§ Problem requirements:
Copy the records below exactly, leaving out any pictures.

(Items from a dataset)
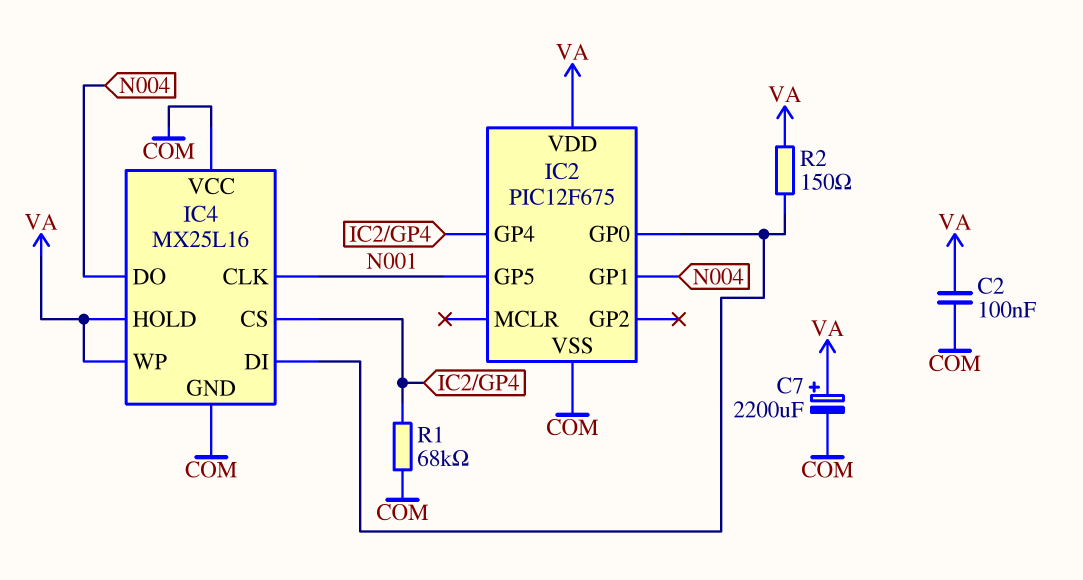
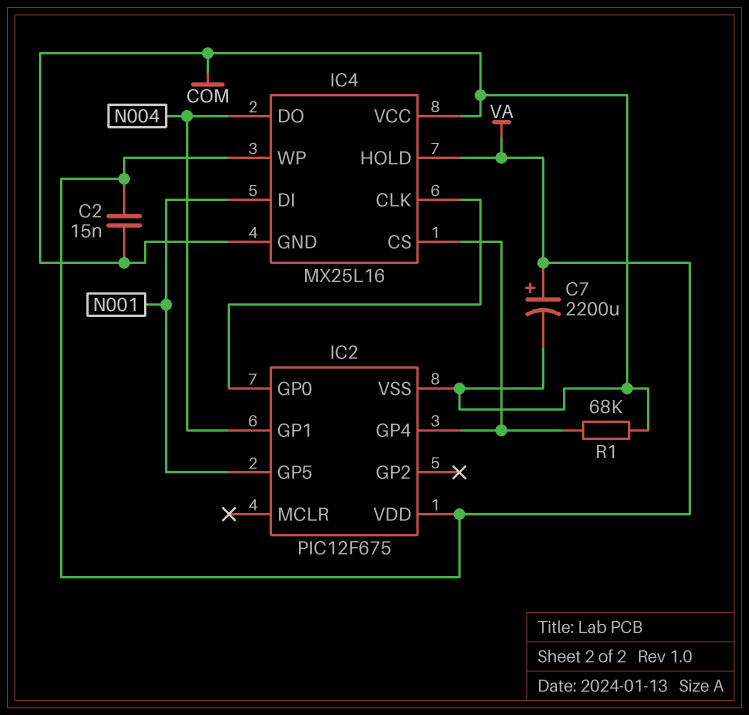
C2: 100nF (COM, VA) -> 15nF (COM, VA)
IC4 pin CLK: N001 -> IC2/GP0
IC4 pin DI: IC2/GP0 -> N001
R2: 150 (IC2/GP0, VA) -> none

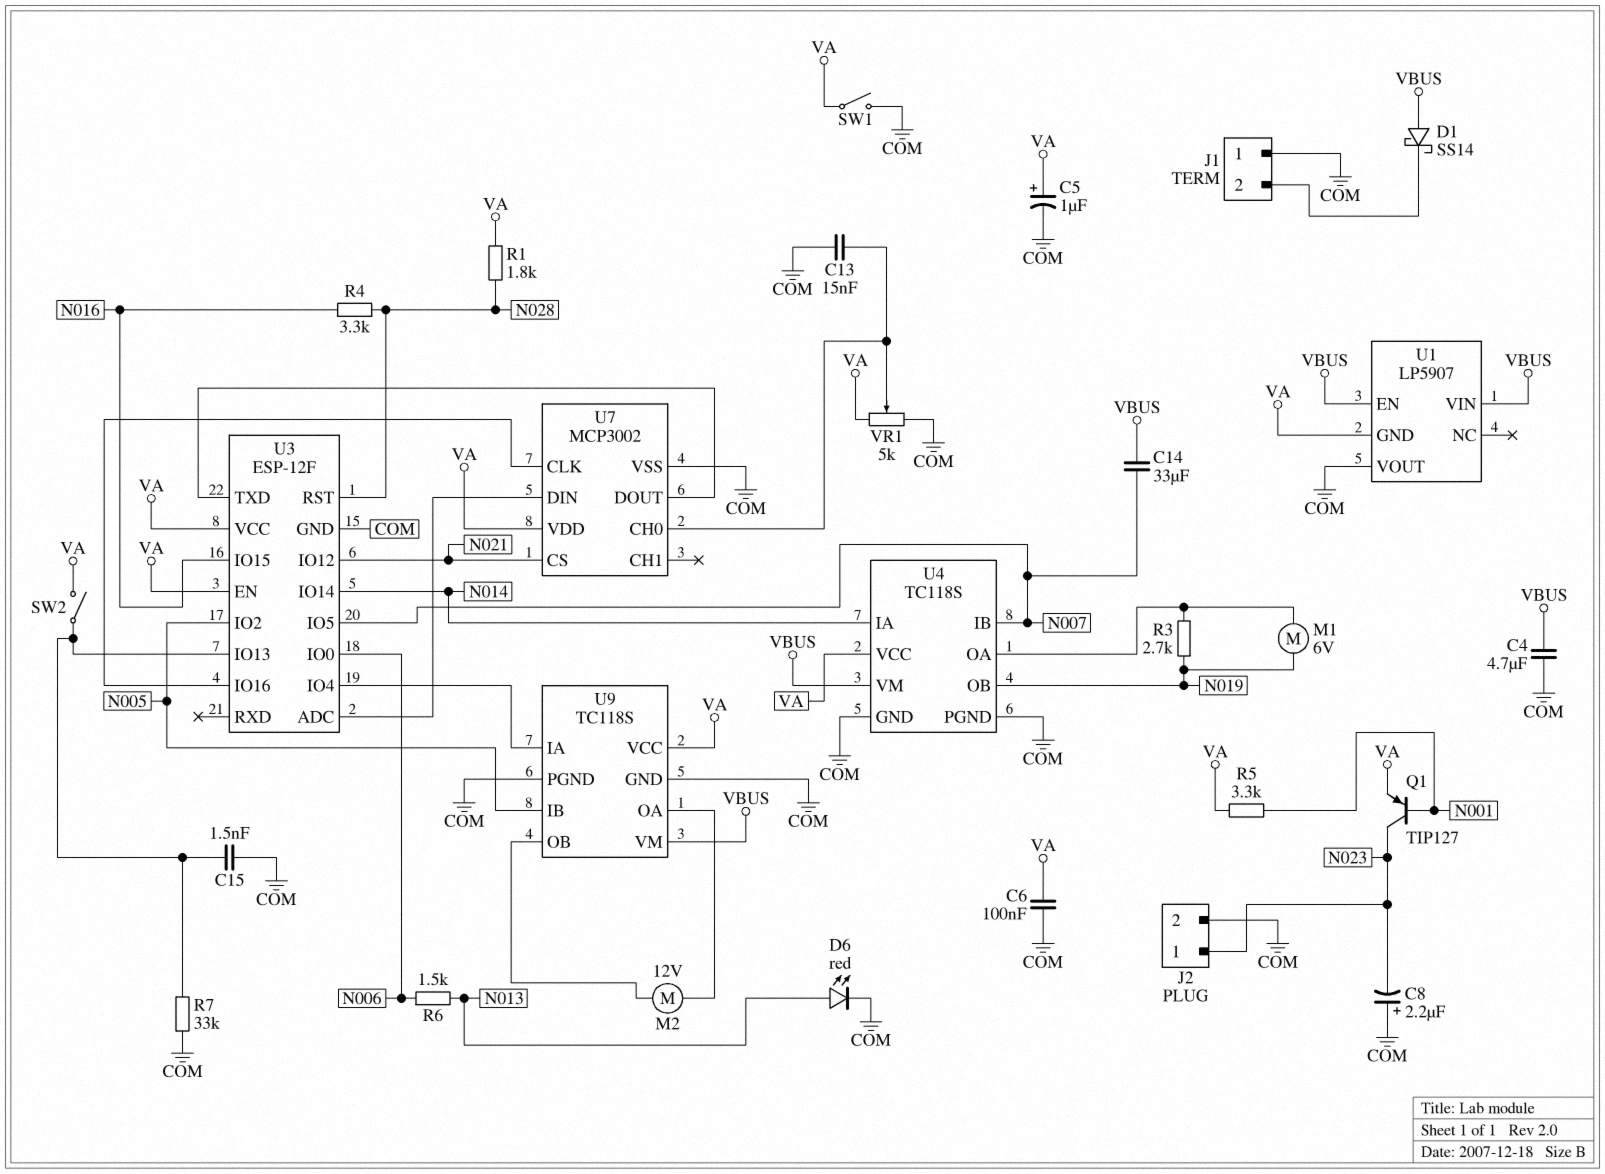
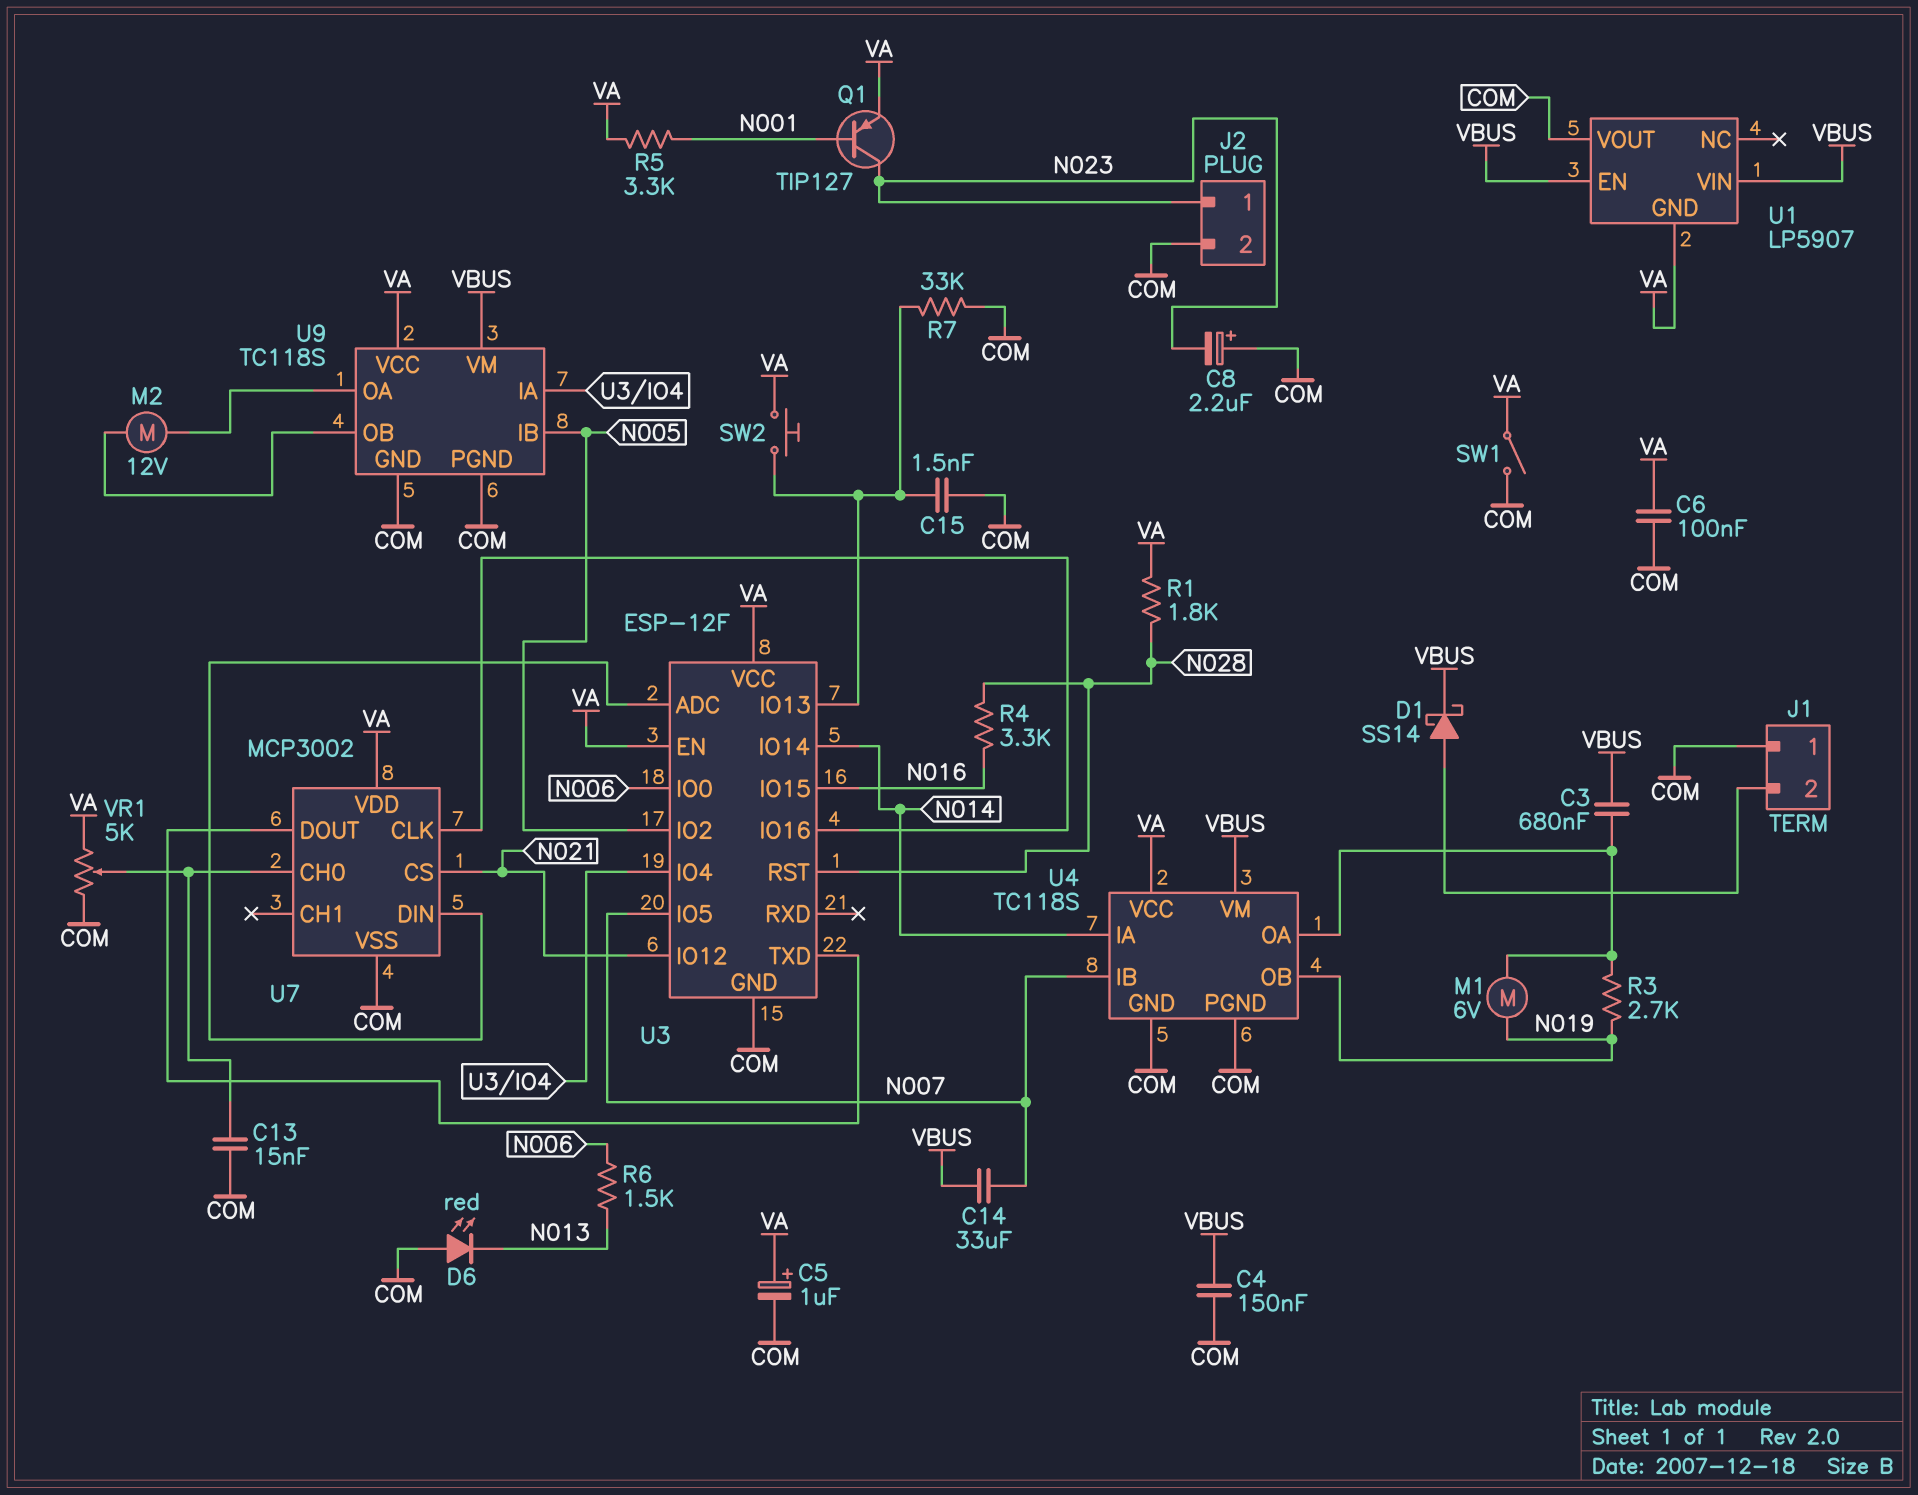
C3: none -> 680nF (U4/OA, VBUS)
C4: 4.7uF (COM, VBUS) -> 150nF (COM, VBUS)
D1: schottky SS14 (A VBUS, K J1/2) -> schottky SS14 (A J1/2, K VBUS)
D6: LED red (A N013, K COM) -> LED red (A COM, K N013)
SW2: switch (U3/IO13, VA) -> button (U3/IO13, VA)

§ Answer area:
C2: 100nF (COM, VA) -> 15nF (COM, VA)
IC4 pin CLK: N001 -> IC2/GP0
IC4 pin DI: IC2/GP0 -> N001
R2: 150 (IC2/GP0, VA) -> none

C3: none -> 680nF (U4/OA, VBUS)
C4: 4.7uF (COM, VBUS) -> 150nF (COM, VBUS)
D1: schottky SS14 (A VBUS, K J1/2) -> schottky SS14 (A J1/2, K VBUS)
D6: LED red (A N013, K COM) -> LED red (A COM, K N013)
SW2: switch (U3/IO13, VA) -> button (U3/IO13, VA)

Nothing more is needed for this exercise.